_Supplied records_:
===============
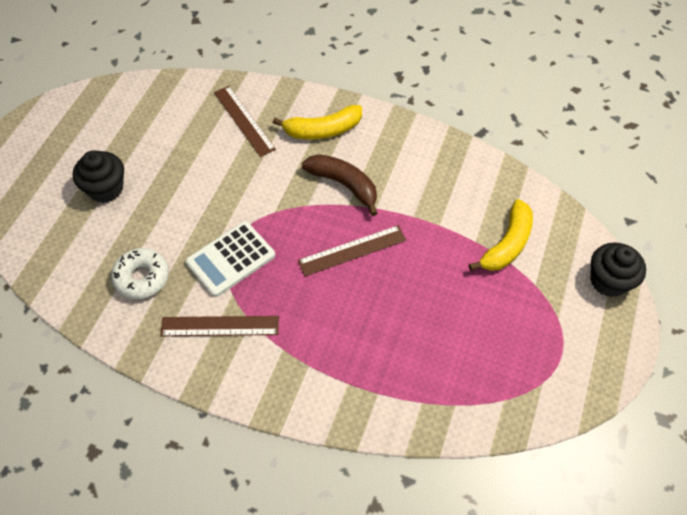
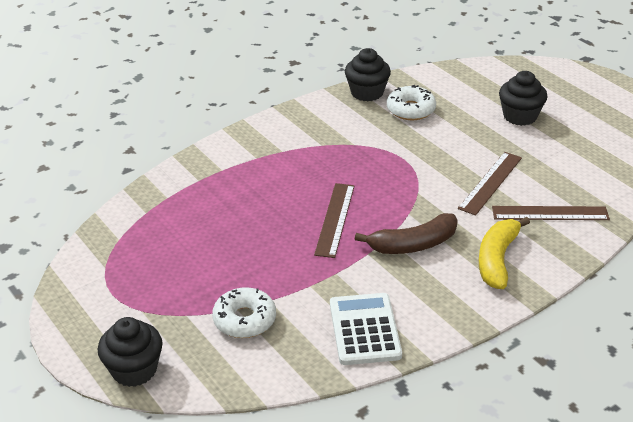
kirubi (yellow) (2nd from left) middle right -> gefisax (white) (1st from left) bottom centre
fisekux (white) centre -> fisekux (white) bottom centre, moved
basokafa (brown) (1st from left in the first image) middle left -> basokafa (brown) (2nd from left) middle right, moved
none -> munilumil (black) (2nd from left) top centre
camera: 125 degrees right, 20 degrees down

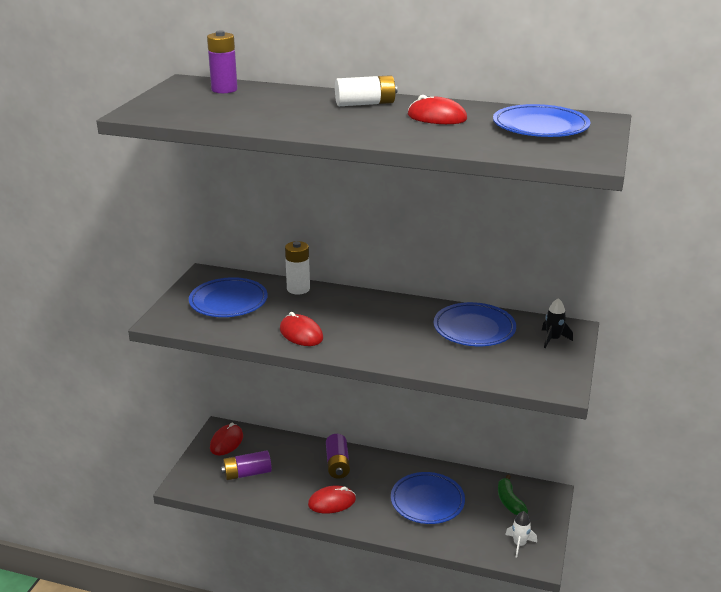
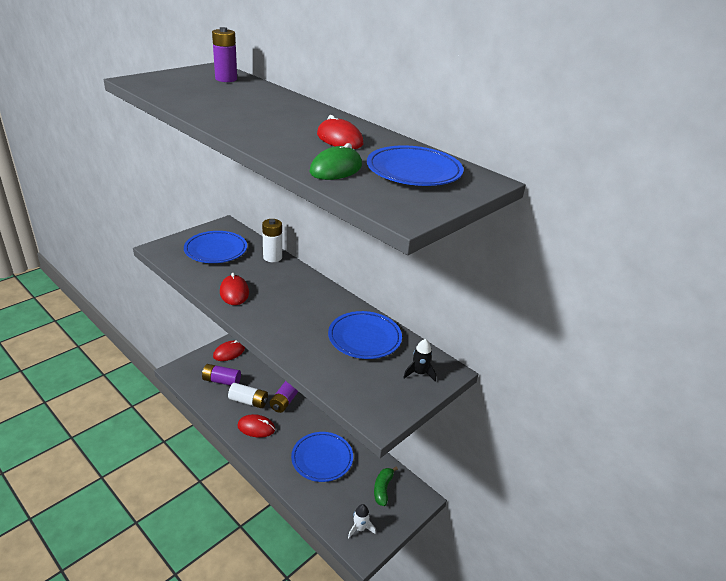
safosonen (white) (2nd from left in the first image) top centre -> safosonen (white) (1st from left) bottom centre, moved
none -> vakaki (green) top centre
camera: 25 degrees right, 5 degrees up

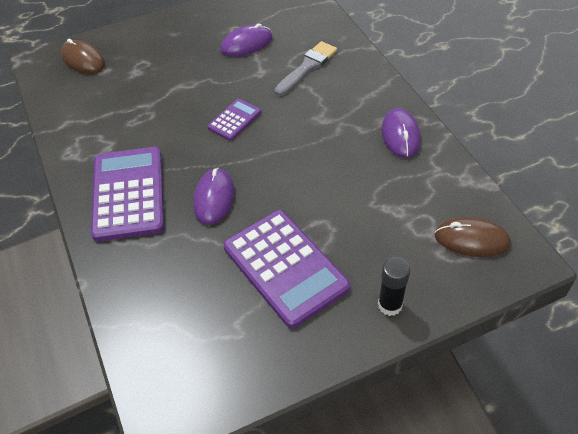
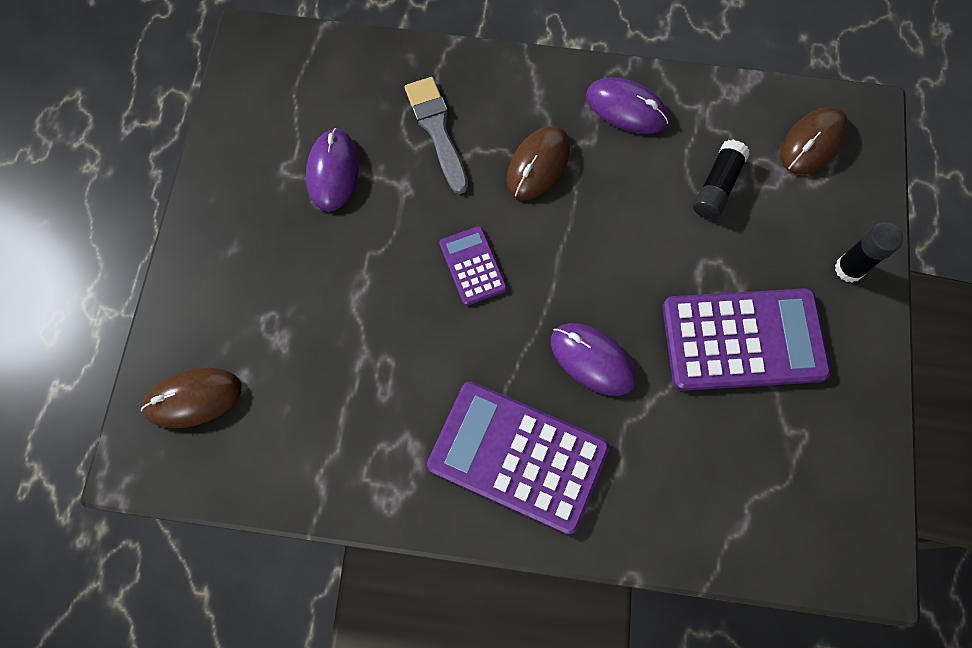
none -> vakaki (brown) (2nd from left) top centre
none -> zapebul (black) (1st from left) top right
camera: 60 degrees left, 20 degrees up

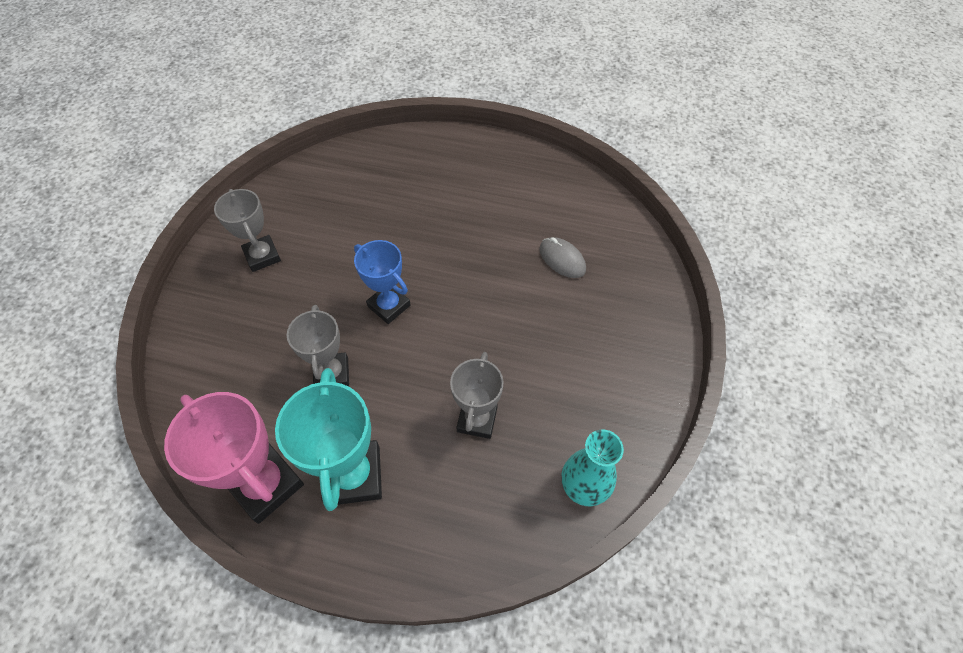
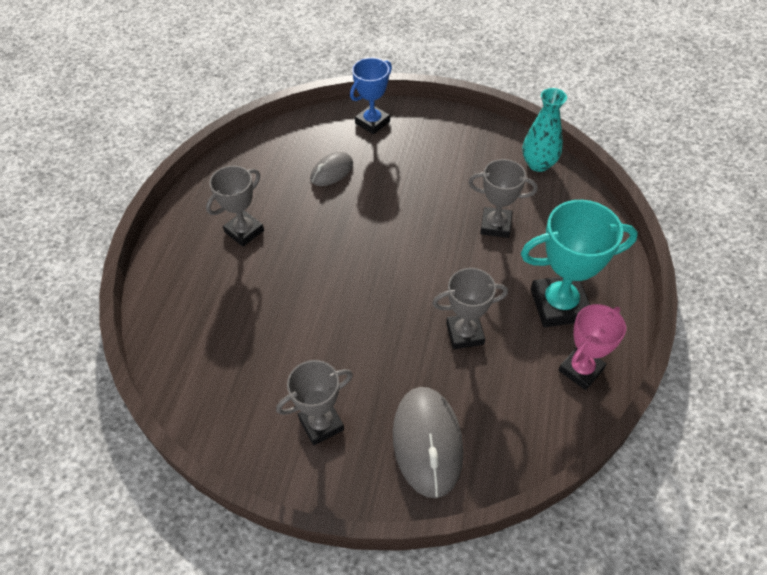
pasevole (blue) centre -> pasevole (blue) top centre, moved
pasevole (pink) bottom left -> pasevole (pink) middle right, x0.66
none -> pasevole (grey) (1st from left) middle left
none -> vakaki (grey) (2nd from left) bottom centre
camera: 90 degrees left, 5 degrees down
===============
_Required action_: Begin at the line containing "basokafa (brown) (1st" and restate exactly every line through the end of the material, skipping the pictures.

_Result of this task_:
basokafa (brown) (1st from left in the first image) middle left -> basokafa (brown) (2nd from left) middle right, moved
none -> munilumil (black) (2nd from left) top centre
camera: 125 degrees right, 20 degrees down

safosonen (white) (2nd from left in the first image) top centre -> safosonen (white) (1st from left) bottom centre, moved
none -> vakaki (green) top centre
camera: 25 degrees right, 5 degrees up

none -> vakaki (brown) (2nd from left) top centre
none -> zapebul (black) (1st from left) top right
camera: 60 degrees left, 20 degrees up

pasevole (blue) centre -> pasevole (blue) top centre, moved
pasevole (pink) bottom left -> pasevole (pink) middle right, x0.66
none -> pasevole (grey) (1st from left) middle left
none -> vakaki (grey) (2nd from left) bottom centre
camera: 90 degrees left, 5 degrees down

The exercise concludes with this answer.